*** DATA EXTRACTS Section Begins ***
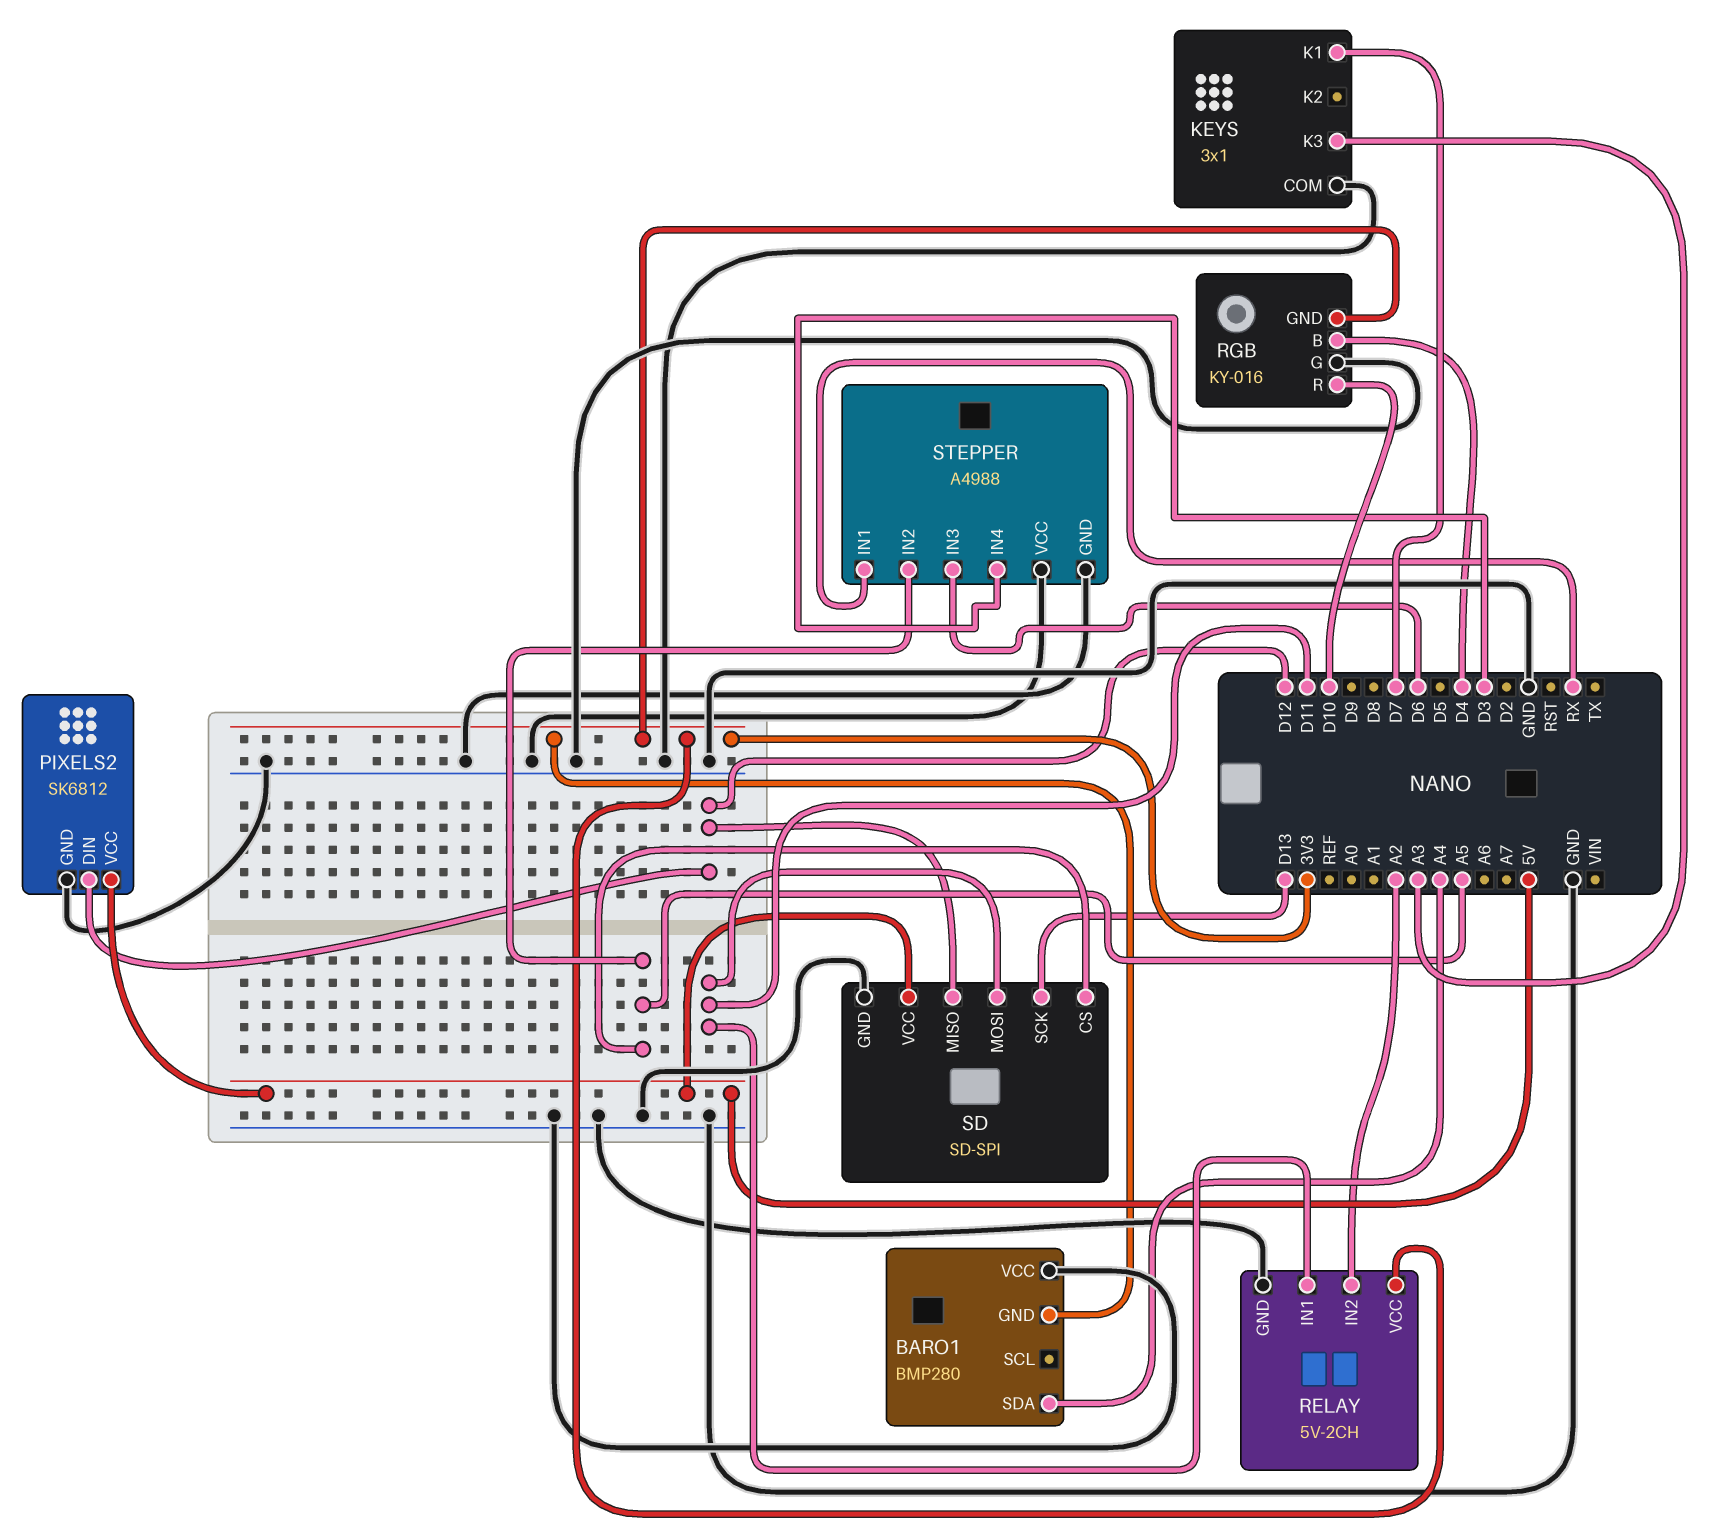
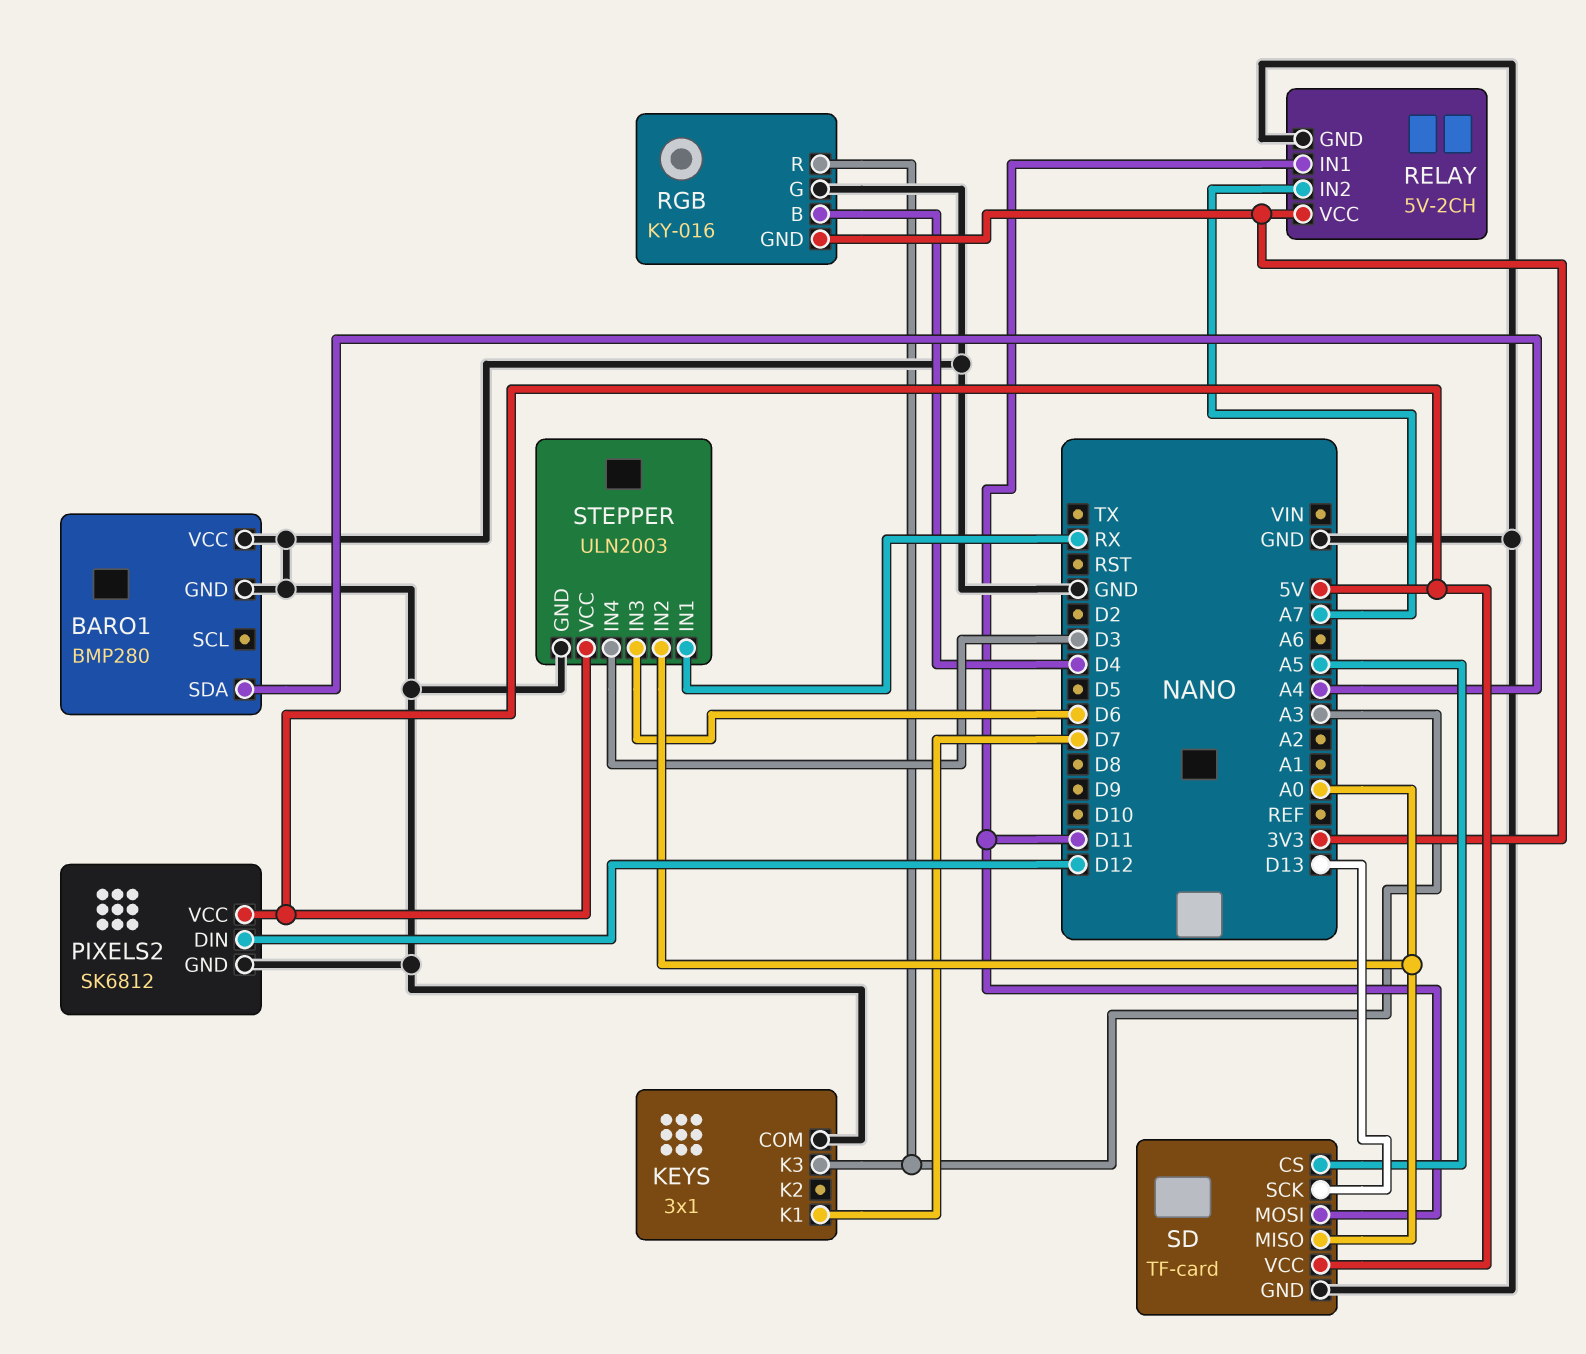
BARO1 pin GND: 3V3 -> GND
RELAY pin IN2: A2 -> A7
RGB pin R: D10 -> A3
SD: SD-SPI -> TF-card
SD pin MISO: D12 -> A0
STEPPER: A4988 -> ULN2003
STEPPER pin IN2: A5 -> A0
STEPPER pin VCC: GND -> 5V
*** DATA EXTRACTS Section Ends ***
### [ABOUT THIS EXERCISE]
Bring together each line above where the string "STEPPER" turns up.

### [PROBLEM SOLUTION]
STEPPER: A4988 -> ULN2003
STEPPER pin IN2: A5 -> A0
STEPPER pin VCC: GND -> 5V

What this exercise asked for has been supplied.